* **What is needed**: Copy out the data from the line containing "U103 pin ALERT: N007 -> none" to its last line, exactly. No pictures.

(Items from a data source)
________________________

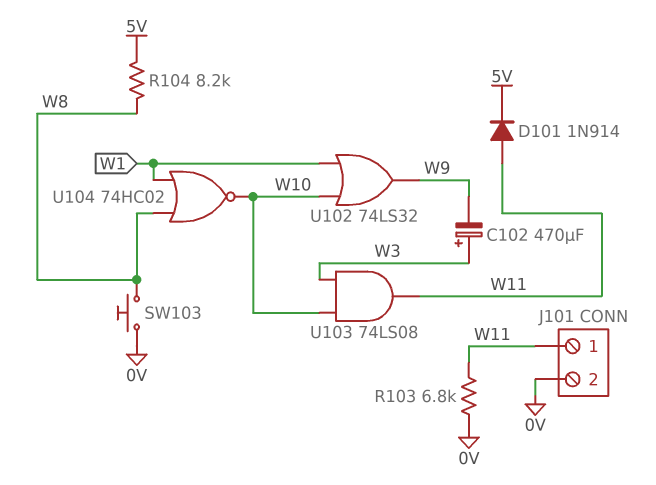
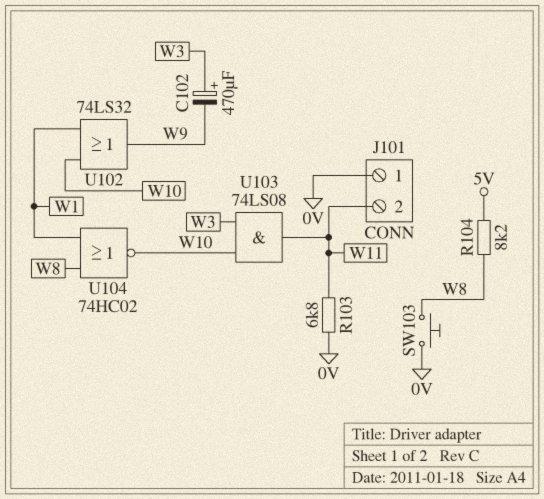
D101: diode 1N914 (A W11, K 5V) -> none
J101 pin 1: W11 -> 0V
J101 pin 2: 0V -> W11

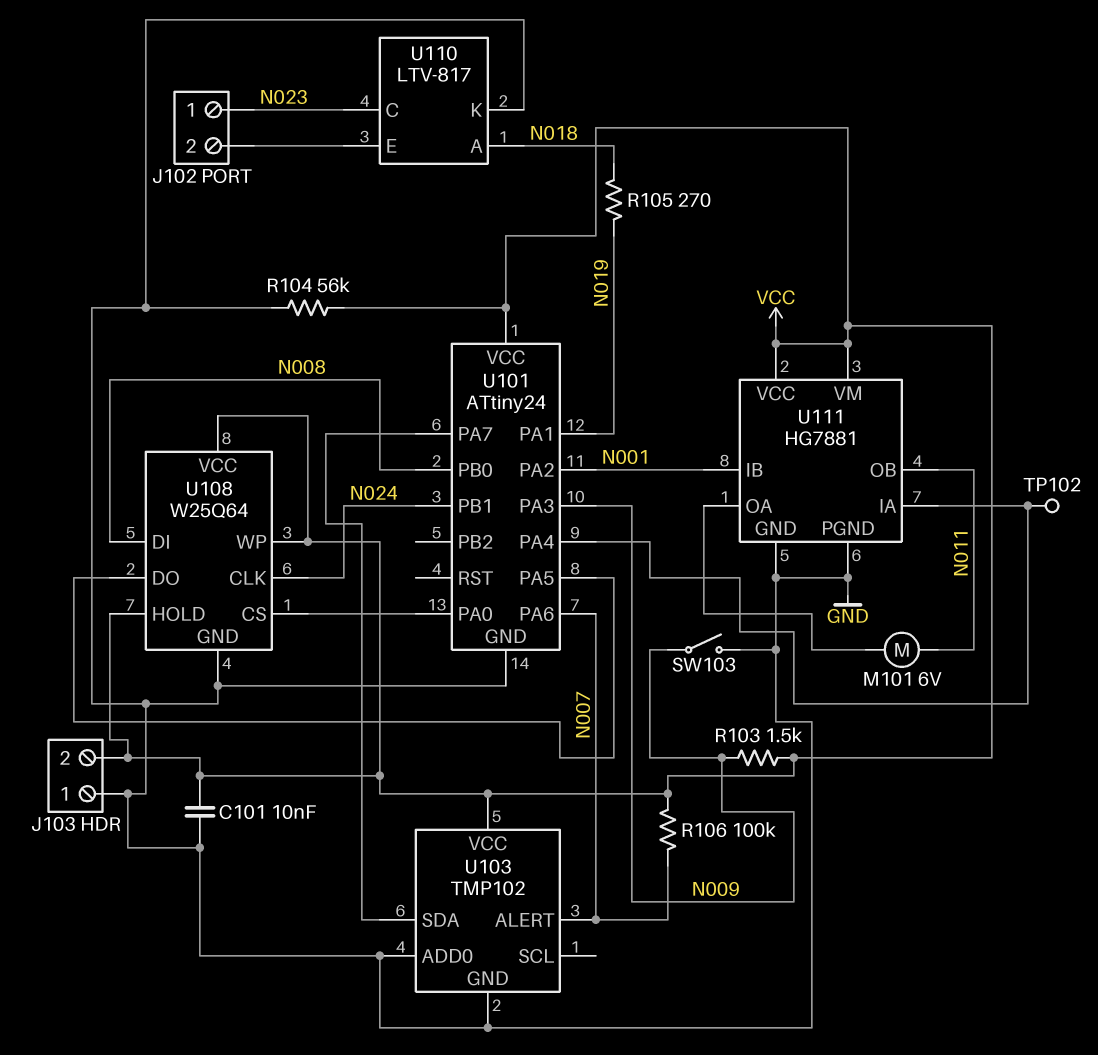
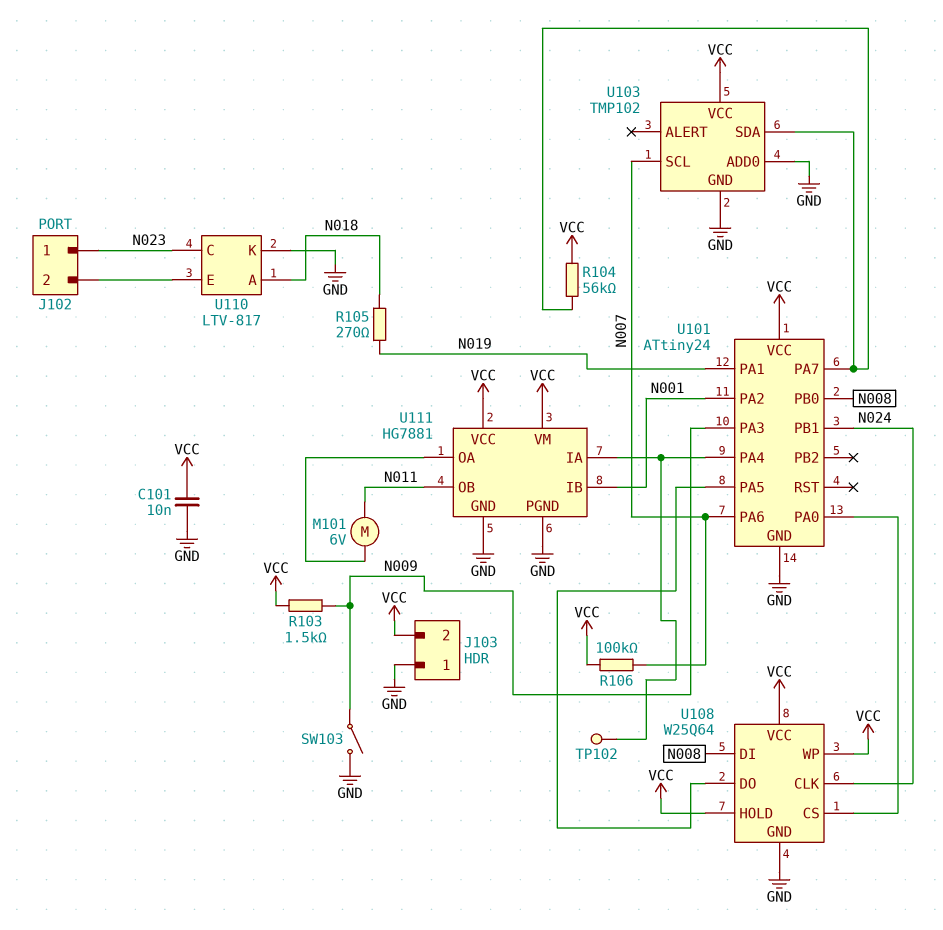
R104: 56k (GND, VCC) -> 56k (U101/PA7, VCC)
U103 pin ALERT: N007 -> none
U103 pin SCL: none -> N007

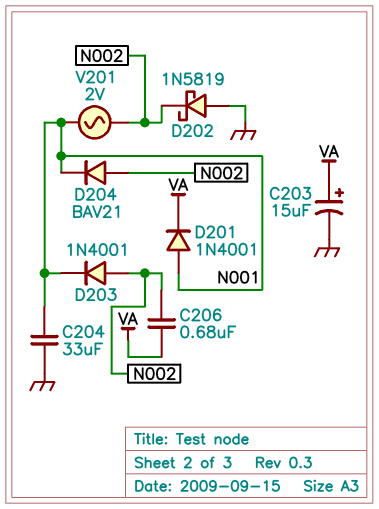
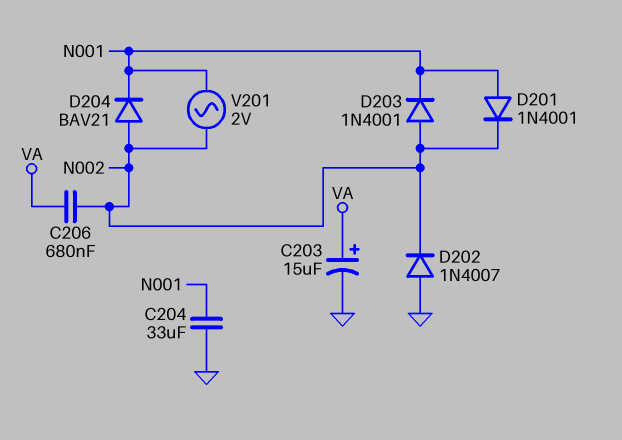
D201: diode 1N4001 (A N001, K VA) -> diode 1N4001 (A N001, K N002)
D202: schottky 1N5819 (A GND, K N002) -> diode 1N4007 (A GND, K N002)

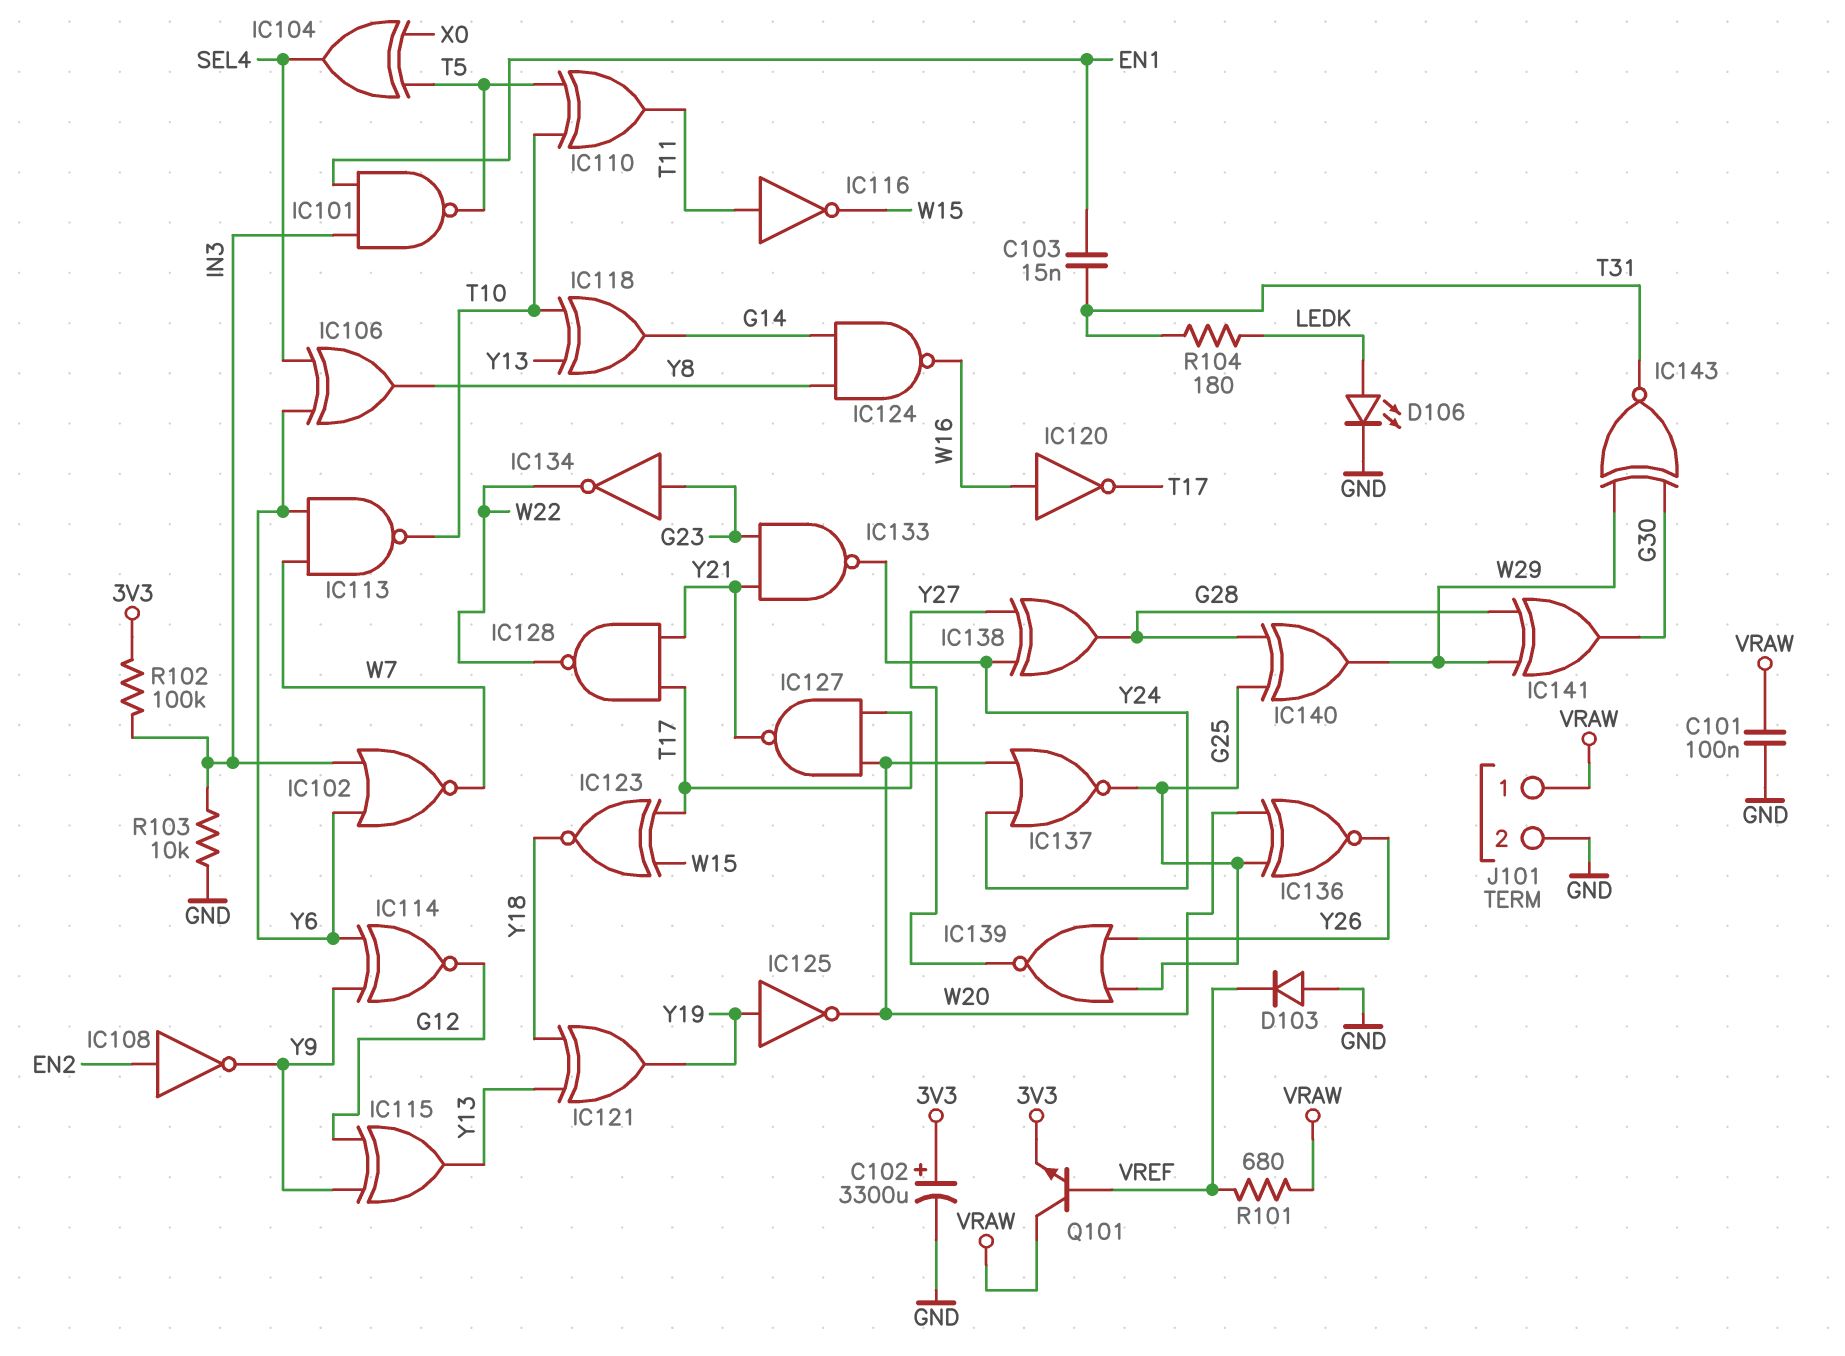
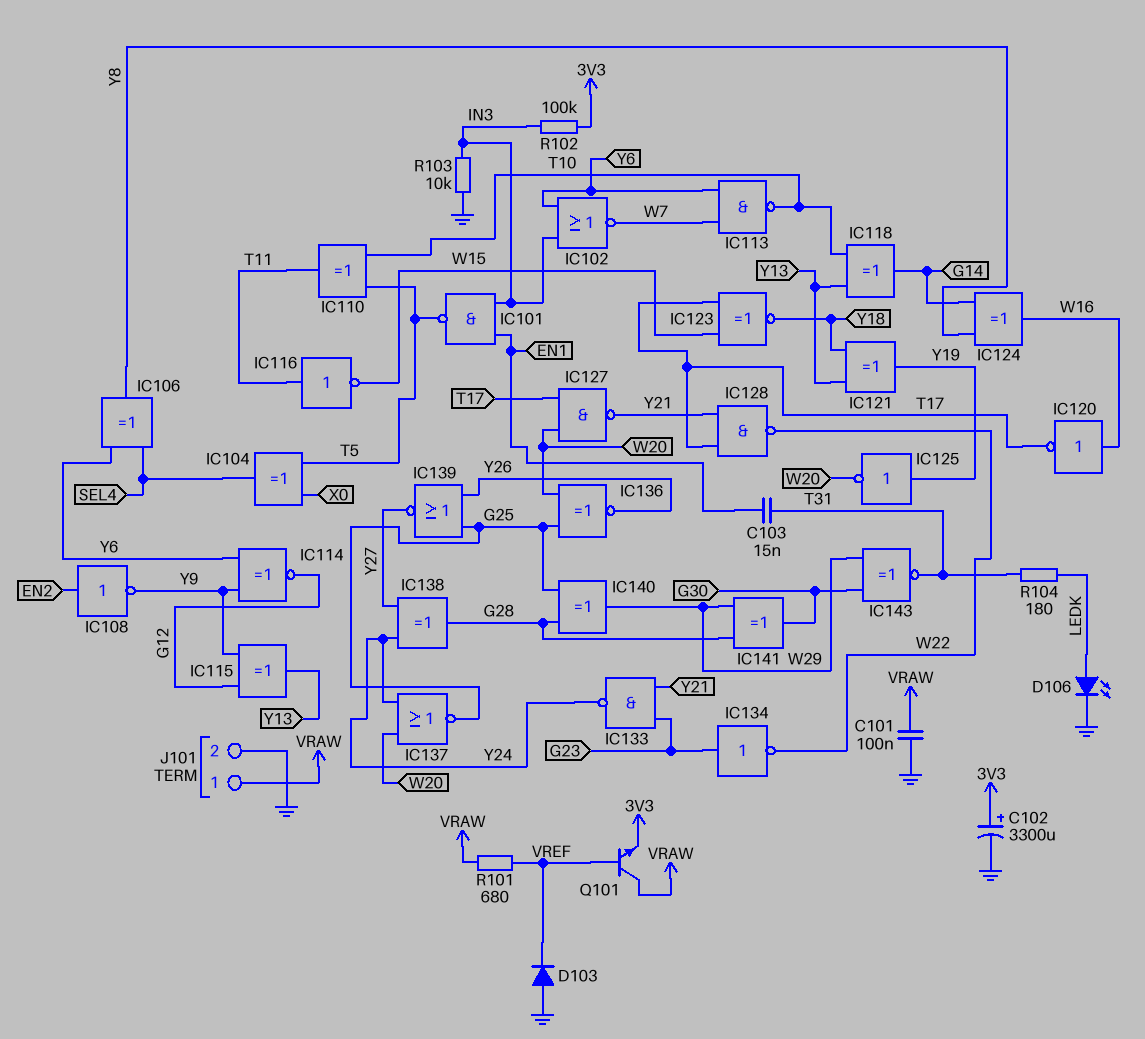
IC124: NAND (in G14, in Y8, out W16) -> XOR (in G14, in Y8, out W16)

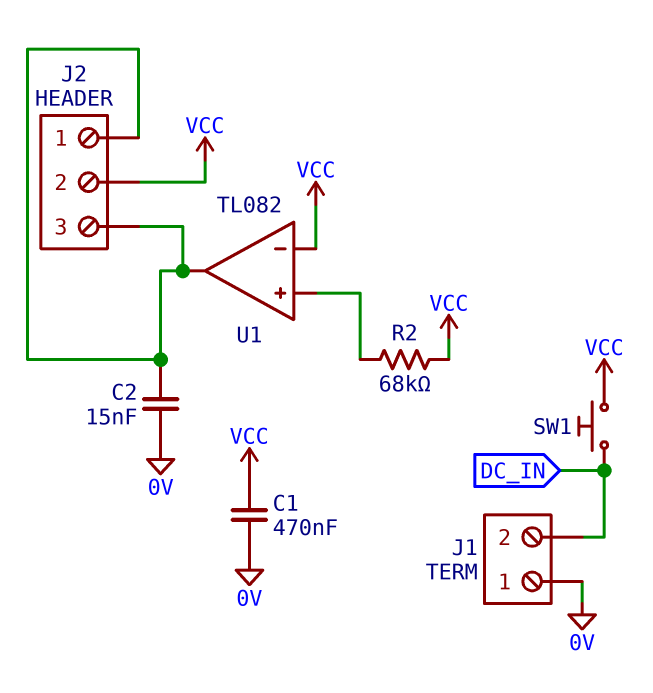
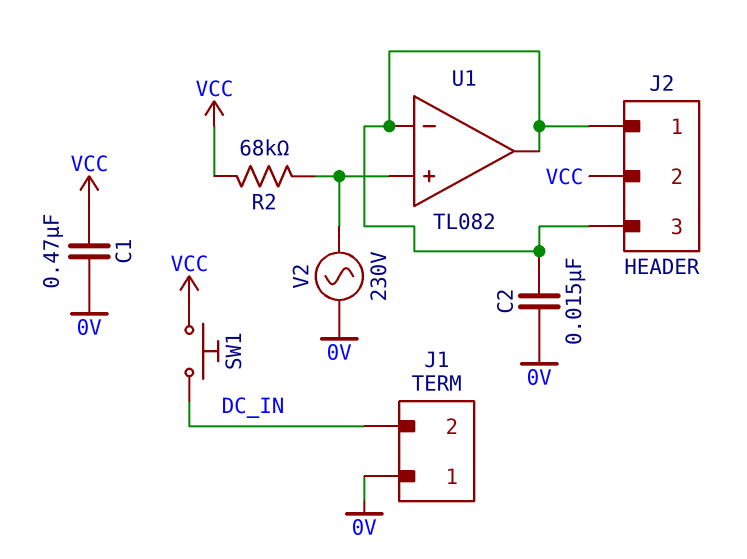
U1 pin in-: VCC -> J2/1
V2: none -> AC 230V (0V, U1/in+)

________________________

* **The completed task**:
U103 pin ALERT: N007 -> none
U103 pin SCL: none -> N007

D201: diode 1N4001 (A N001, K VA) -> diode 1N4001 (A N001, K N002)
D202: schottky 1N5819 (A GND, K N002) -> diode 1N4007 (A GND, K N002)

IC124: NAND (in G14, in Y8, out W16) -> XOR (in G14, in Y8, out W16)

U1 pin in-: VCC -> J2/1
V2: none -> AC 230V (0V, U1/in+)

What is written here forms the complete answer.